» **Problem to work on**:
Return exactly the lines of the entries, from the one with "- shifted: dark" to the last.

» **Records contained in a dataset**:
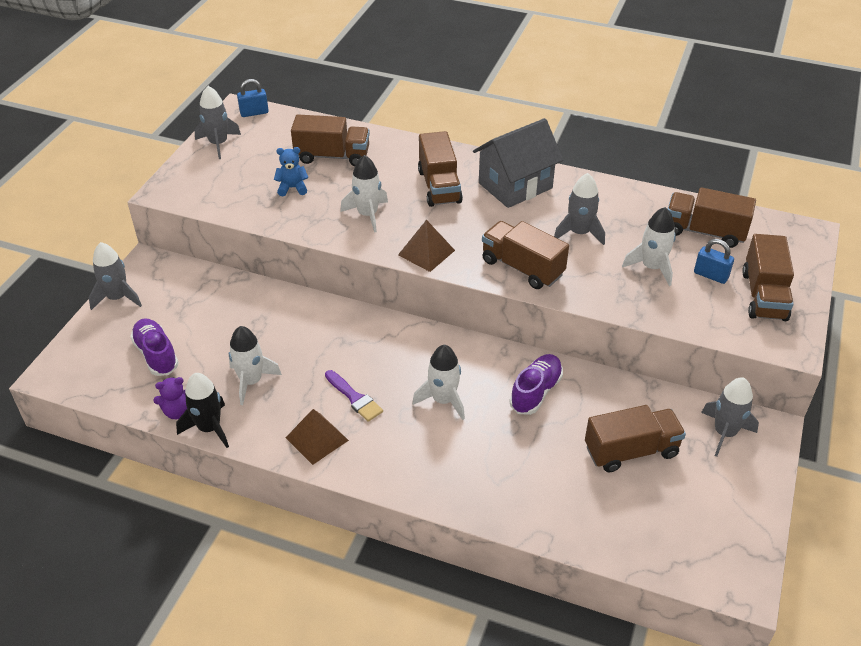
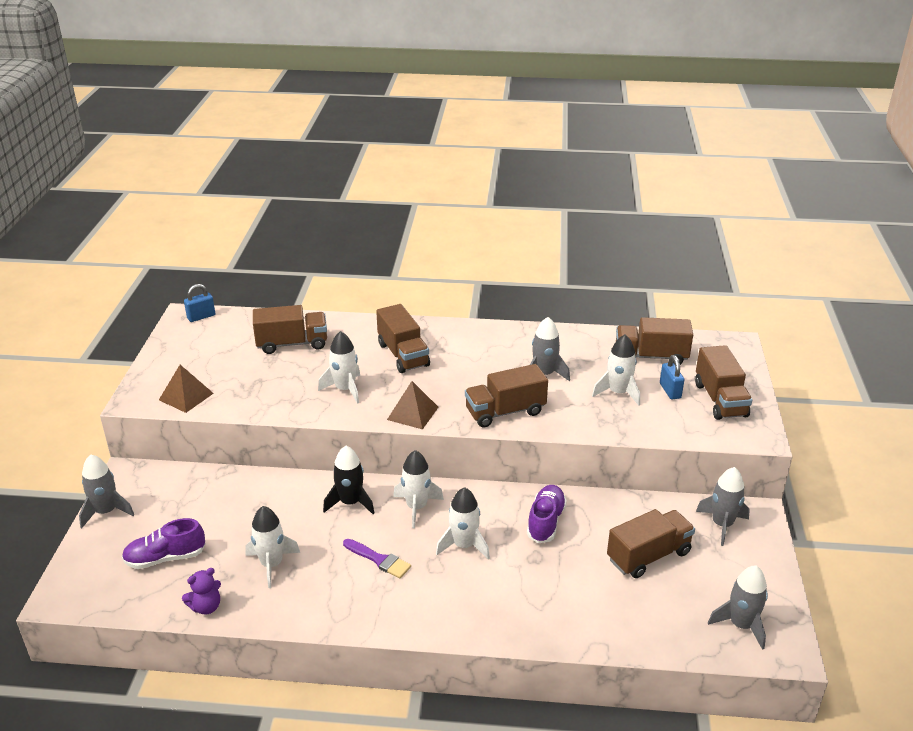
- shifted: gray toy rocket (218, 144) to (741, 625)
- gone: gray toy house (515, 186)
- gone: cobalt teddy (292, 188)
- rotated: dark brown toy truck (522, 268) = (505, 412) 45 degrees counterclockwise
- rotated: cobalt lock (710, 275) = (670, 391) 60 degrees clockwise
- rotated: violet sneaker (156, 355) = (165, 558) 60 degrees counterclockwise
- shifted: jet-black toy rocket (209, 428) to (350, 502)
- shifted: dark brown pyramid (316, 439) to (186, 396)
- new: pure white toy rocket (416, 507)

» **Response box**:
- shifted: dark brown pyramid (316, 439) to (186, 396)
- new: pure white toy rocket (416, 507)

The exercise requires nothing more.